(Excerpted data)

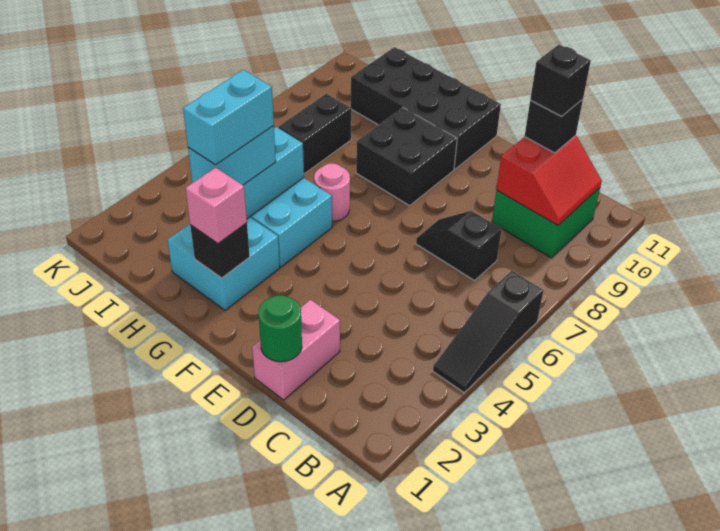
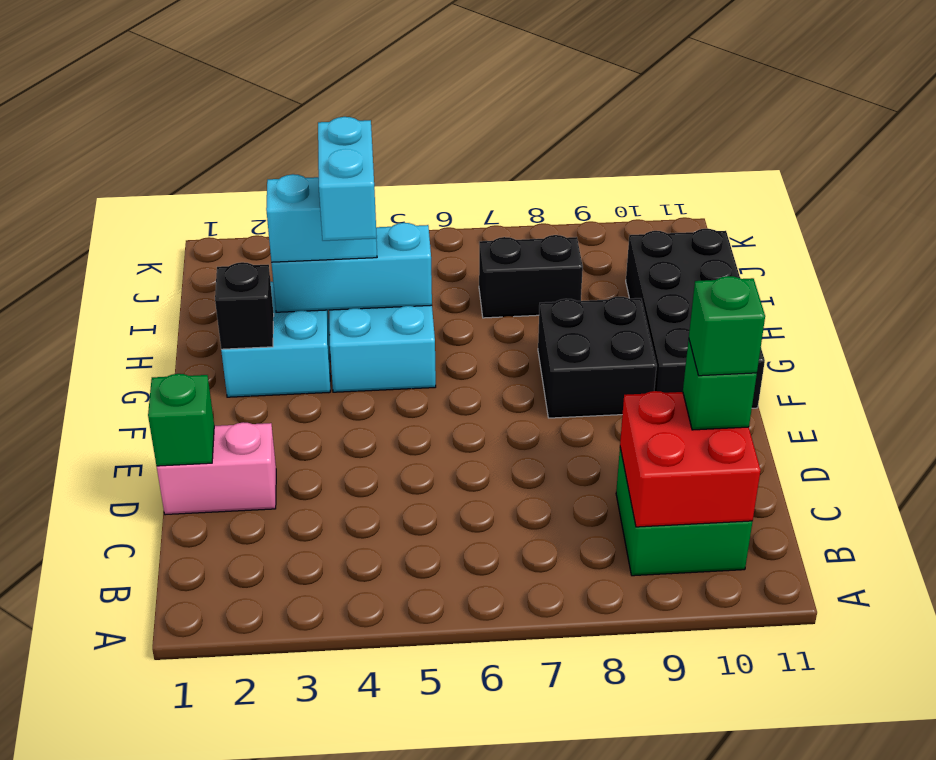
black slope A4:A6 level 1 top 6 -> none
red slope B9:C10 level 2 top C -> red brick B9:C10 level 2
black slope C7:D7 level 1 top C -> none
black brick C10 level 3 -> green brick C10 level 3
black brick C10 level 4 -> green brick C10 level 4
green round brick D1 level 2 -> green brick D1 level 2
pink brick G2 level 3 -> none
pink round brick G6 level 1 -> none
cyan brick H3:H4 level 4 -> cyan brick G4:H4 level 4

(End Excerpted data)

* Goal of the exercise
The images are to be left out; every line above should be set down exactly.

* Answer
black slope A4:A6 level 1 top 6 -> none
red slope B9:C10 level 2 top C -> red brick B9:C10 level 2
black slope C7:D7 level 1 top C -> none
black brick C10 level 3 -> green brick C10 level 3
black brick C10 level 4 -> green brick C10 level 4
green round brick D1 level 2 -> green brick D1 level 2
pink brick G2 level 3 -> none
pink round brick G6 level 1 -> none
cyan brick H3:H4 level 4 -> cyan brick G4:H4 level 4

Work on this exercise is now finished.